Problem description – Each record that follows should be repeated exactly, with no pictures carried over.

Dataset records –
————————

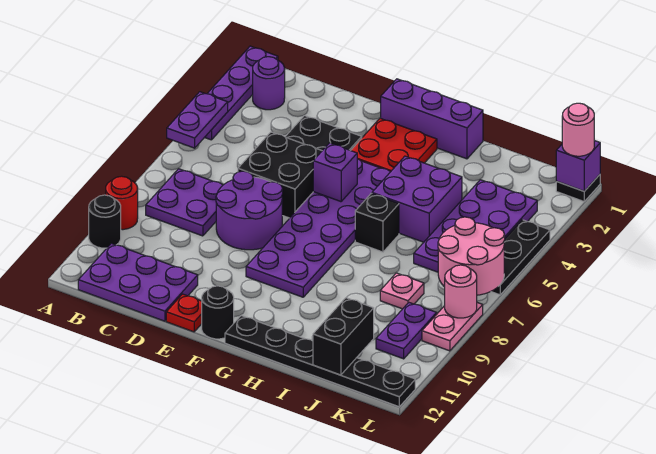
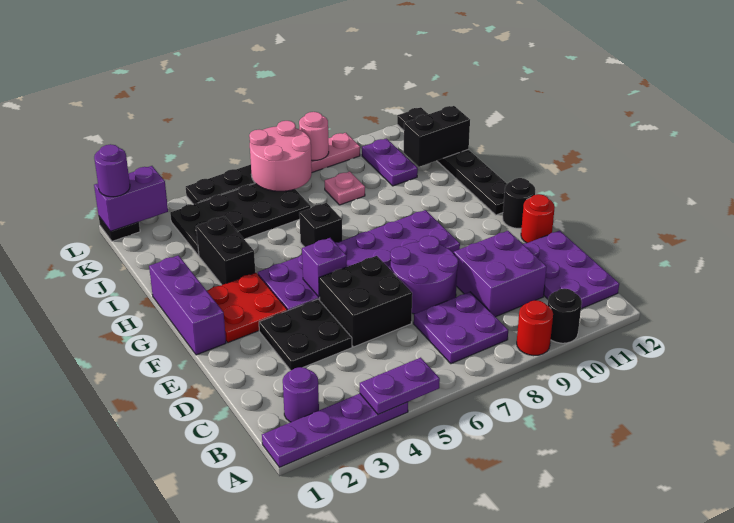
red plate E12 level 1 -> red round brick E12 level 1
none -> black brick H3:I3 level 1
purple brick H4:I5 level 1 -> purple brick C9:D10 level 1
purple plate J3:K6 level 1 -> black plate J3:K6 level 1
purple plate K9:K10 level 1 -> purple plate J10:K10 level 1
purple brick L1 level 2 -> purple brick L1:L2 level 2
pink round brick L1 level 3 -> purple round brick L1 level 3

————————

Worked solution –
red plate E12 level 1 -> red round brick E12 level 1
none -> black brick H3:I3 level 1
purple brick H4:I5 level 1 -> purple brick C9:D10 level 1
purple plate J3:K6 level 1 -> black plate J3:K6 level 1
purple plate K9:K10 level 1 -> purple plate J10:K10 level 1
purple brick L1 level 2 -> purple brick L1:L2 level 2
pink round brick L1 level 3 -> purple round brick L1 level 3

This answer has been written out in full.